§ What the exercise asks
Every line below between the line holding "blue bell: 1 -> 3" and the line holding "brown pyramid: 2 -> 4", inclusive, should be repeated exactly, and all other lines omitted.

Top of Materials provided

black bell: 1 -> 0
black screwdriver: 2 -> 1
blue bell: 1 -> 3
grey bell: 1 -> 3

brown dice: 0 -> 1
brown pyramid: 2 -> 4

Bottom of Materials provided
Top of Materials provided

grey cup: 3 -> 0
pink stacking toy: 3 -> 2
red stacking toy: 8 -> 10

Bottom of Materials provided
Top of Materials provided

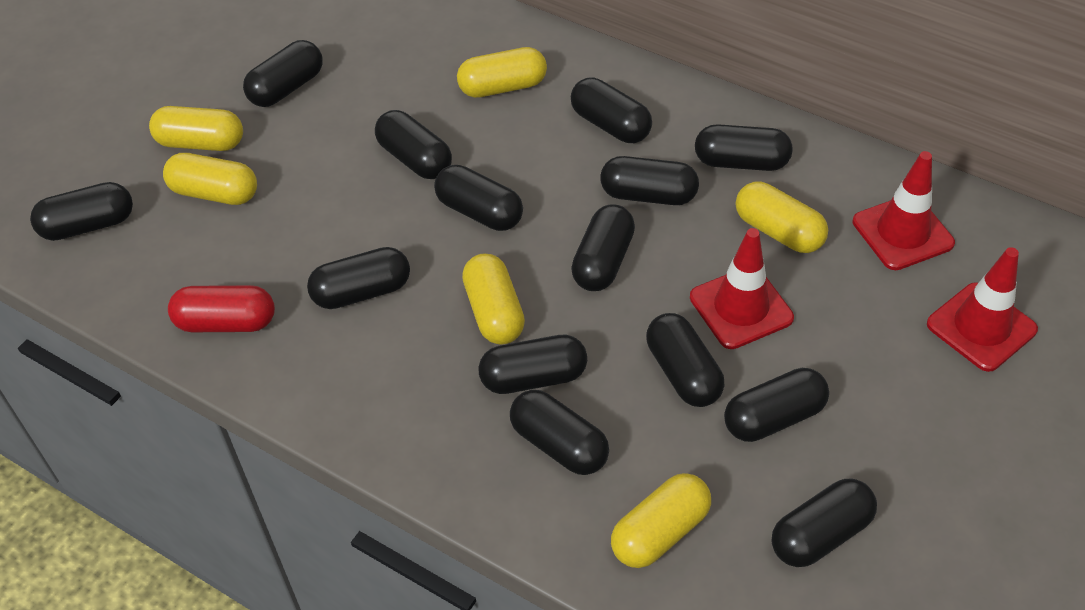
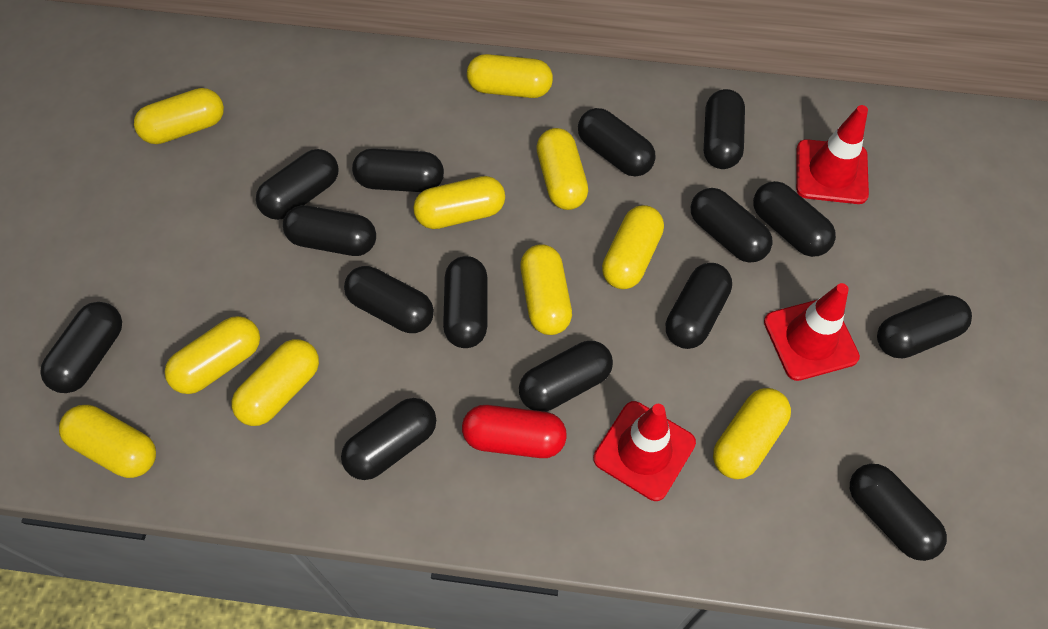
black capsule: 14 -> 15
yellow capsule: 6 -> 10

Bottom of Materials provided

§ Exercise result
blue bell: 1 -> 3
grey bell: 1 -> 3

brown dice: 0 -> 1
brown pyramid: 2 -> 4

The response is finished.